## Directions for this task
What are the lines, word for word, from the line with "(481, 480) = (510, 460): none" up to and including the line with "(99, 407) = (174, 84): red" in the records below? Omit the pictures.

## Provided entries
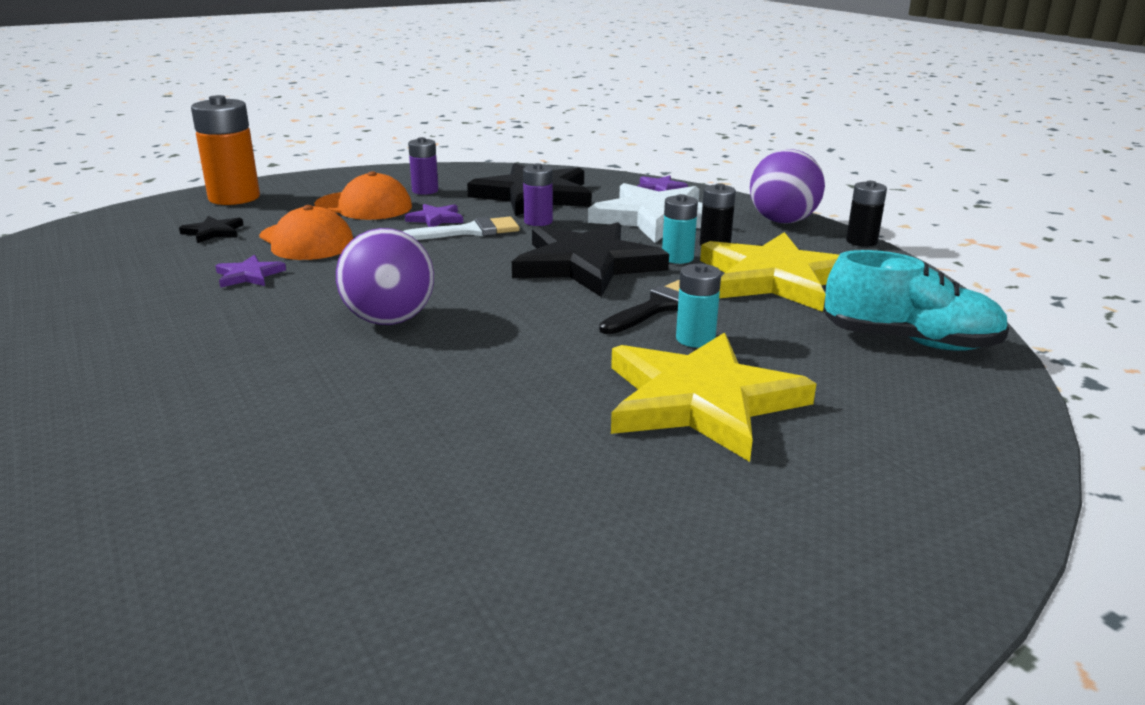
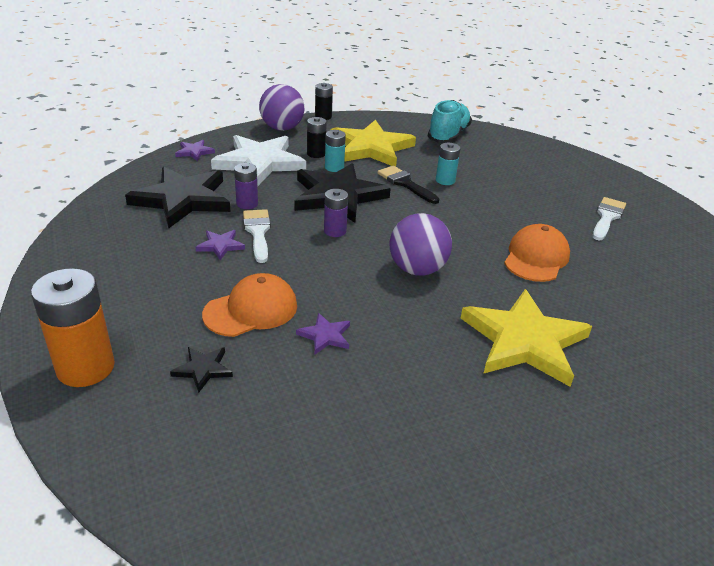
camera: 85 degrees left, 10 degrees up
(364, 206) = (166, 281): orange cap -> orange cap (536, 258)
(425, 191) = (136, 248): purple battery -> purple battery (335, 231)
(638, 532) = (607, 217): none -> white brush
(700, 401) = (507, 189): yellow star -> yellow star (524, 341)

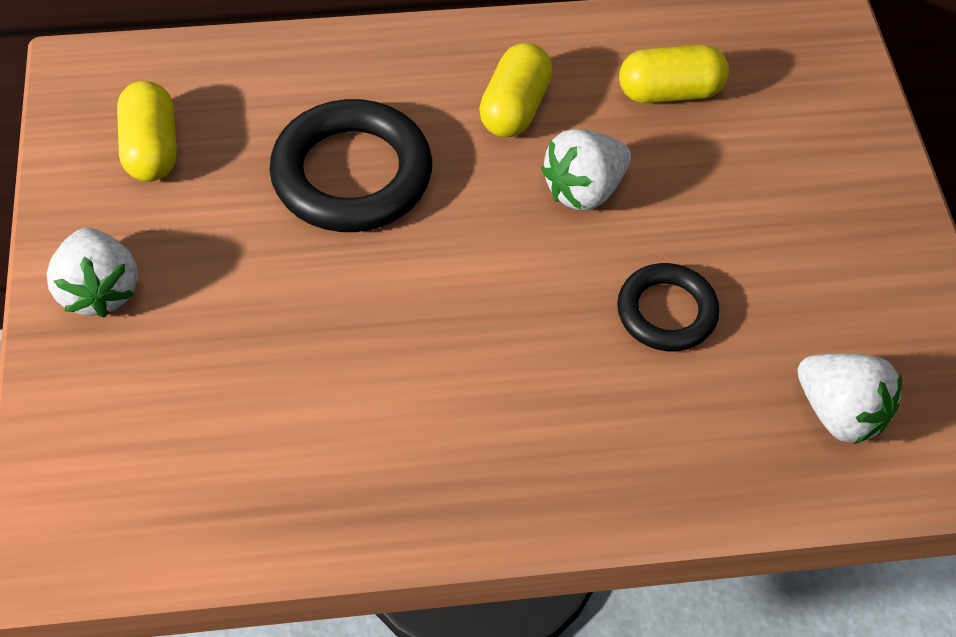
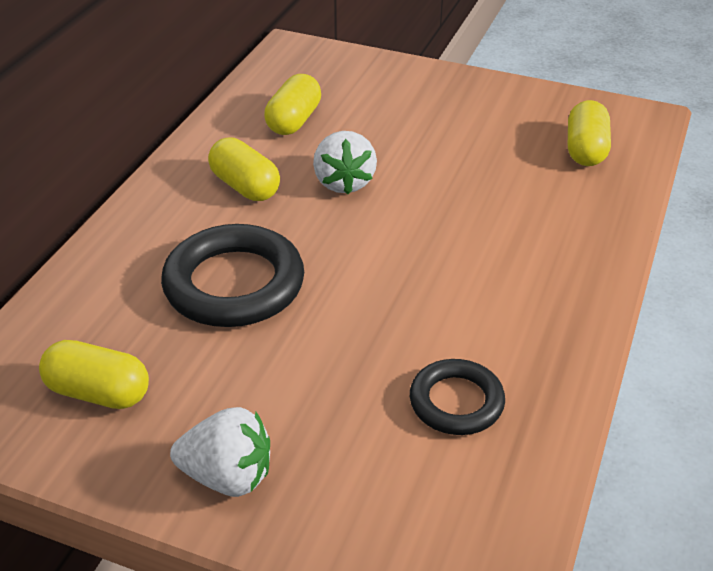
camera: 60 degrees left, 15 degrees down
(666, 312) = (469, 185): black ring -> black ring (456, 402)
(840, 413) = (585, 150): white strawberry -> yellow capsule

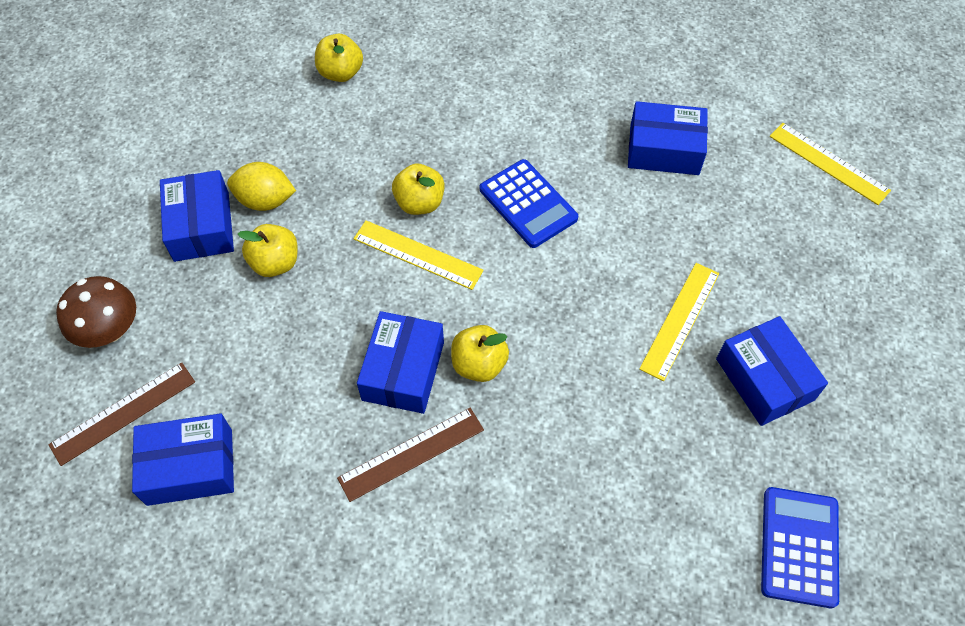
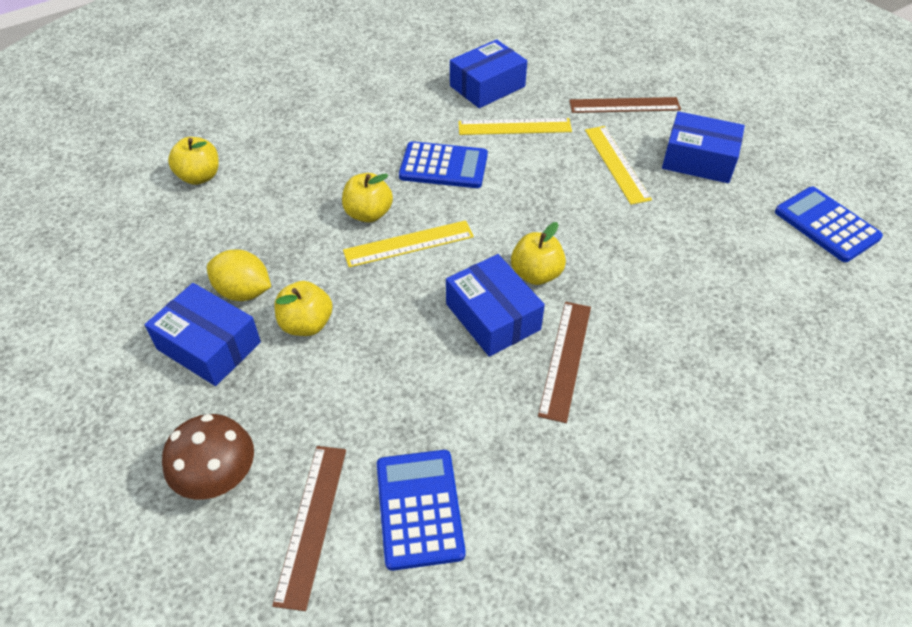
camera: 45 degrees left, 10 degrees down
(190, 467) = (419, 508): blue box -> blue calculator
(265, 200) = (243, 292): yellow lemon -> yellow lemon turned 60 degrees clockwise
(769, 266) = (624, 105): none -> brown ruler
(828, 163) = (585, 39): yellow ruler -> yellow ruler (514, 127)

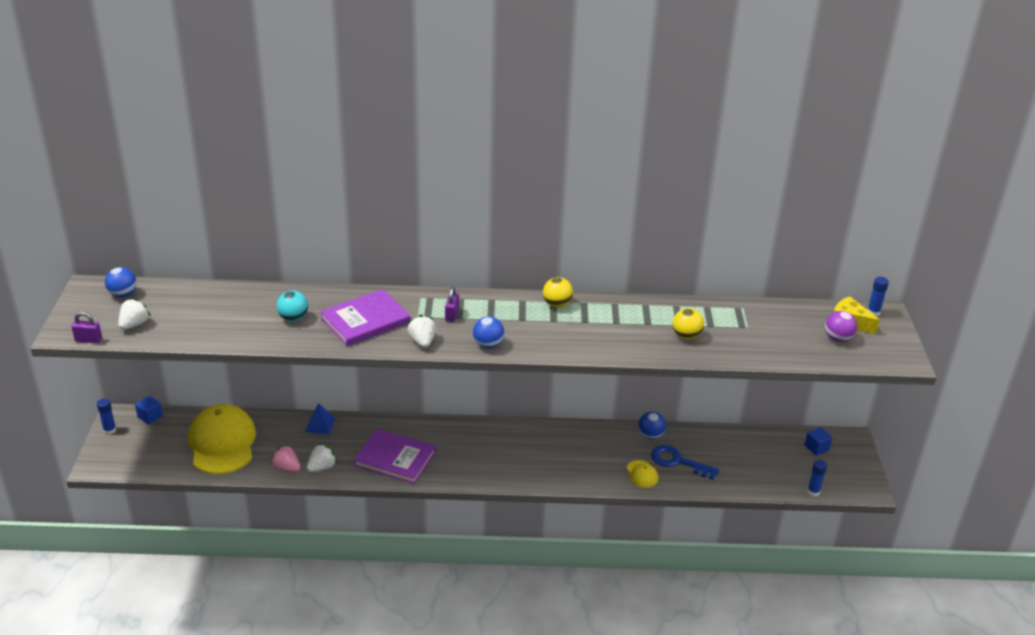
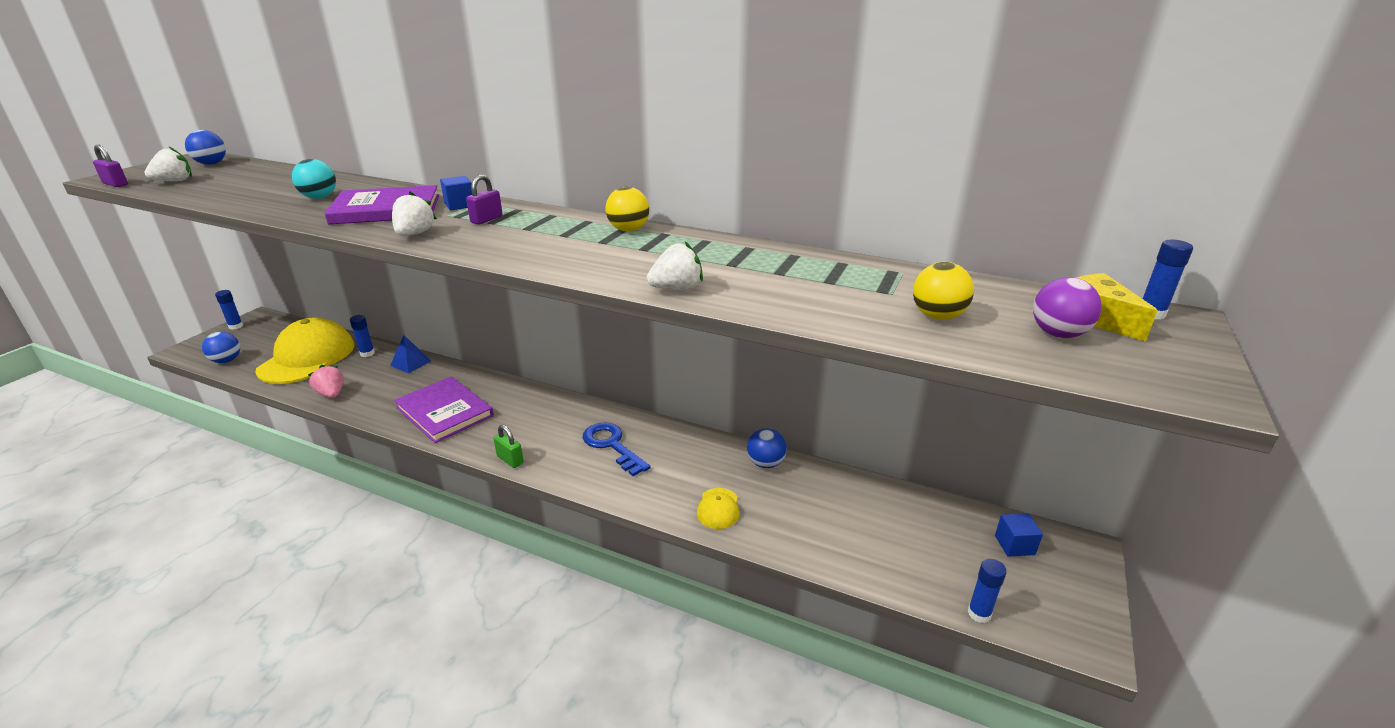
camera: 25 degrees right, 5 degrees down
(150, 416) = (280, 323): blue cube -> blue cube (460, 205)
(271, 425) = (367, 353): none -> blue glue stick
(322, 467) = (365, 401): white strawberry -> white strawberry (676, 289)
(481, 480) = (510, 460): none -> green padlock
(488, 344) = (486, 249): blue ball -> blue ball (227, 360)
(678, 462) = (781, 506): blue key -> blue key (612, 446)
(686, 336) = (778, 286): yellow ball -> yellow ball (937, 316)

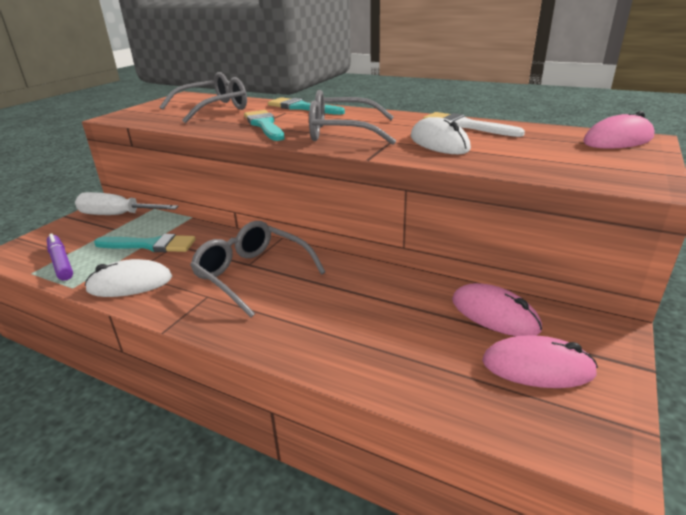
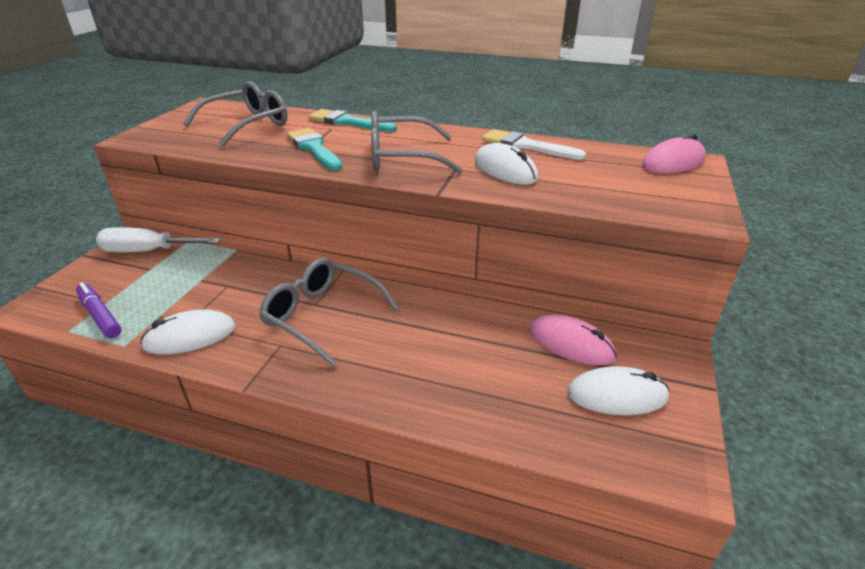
camera: 10 degrees left, 5 degrees up
(150, 245) = (199, 287): turquoise brush -> none
(537, 367) = (617, 395): pink mouse -> white mouse

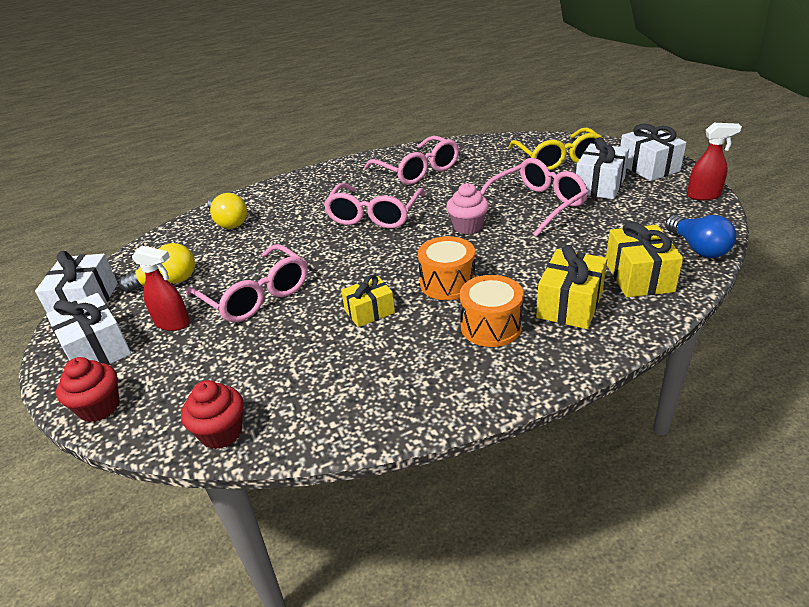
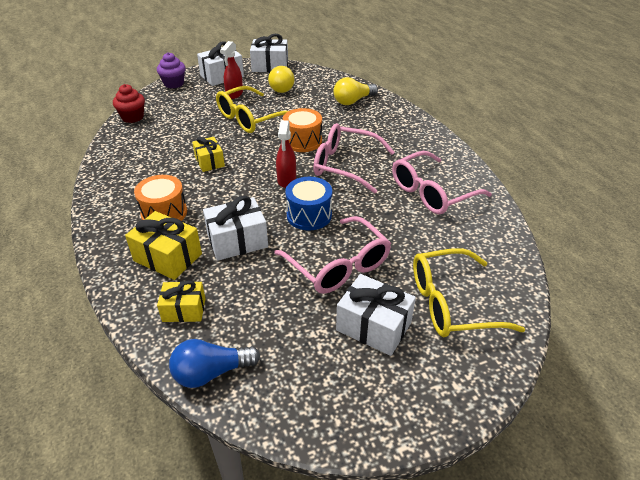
camera: 90 degrees right, 5 degrees up
(99, 407) = (174, 84): red cupcake -> purple cupcake
(256, 295) = (250, 118): pink glasses -> yellow glasses
(447, 283) = (227, 197): orange drum -> orange drum (303, 141)
(467, 227) = (309, 215): pink cupcake -> blue drum
(639, 277) = (184, 310): yellow gift -> yellow gift, size x0.65
(648, 167) = (417, 391): white gift -> white gift (237, 241)
(703, 196) = (324, 425): red spray bottle -> red spray bottle (286, 180)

## Output of the exercise
(481, 480) = (510, 460): none -> green padlock
(488, 344) = (486, 249): blue ball -> blue ball (227, 360)
(678, 462) = (781, 506): blue key -> blue key (612, 446)
(686, 336) = (778, 286): yellow ball -> yellow ball (937, 316)

camera: 10 degrees left, 5 degrees up
(150, 245) = (199, 287): turquoise brush -> none
(537, 367) = (617, 395): pink mouse -> white mouse

camera: 90 degrees right, 5 degrees up
(99, 407) = (174, 84): red cupcake -> purple cupcake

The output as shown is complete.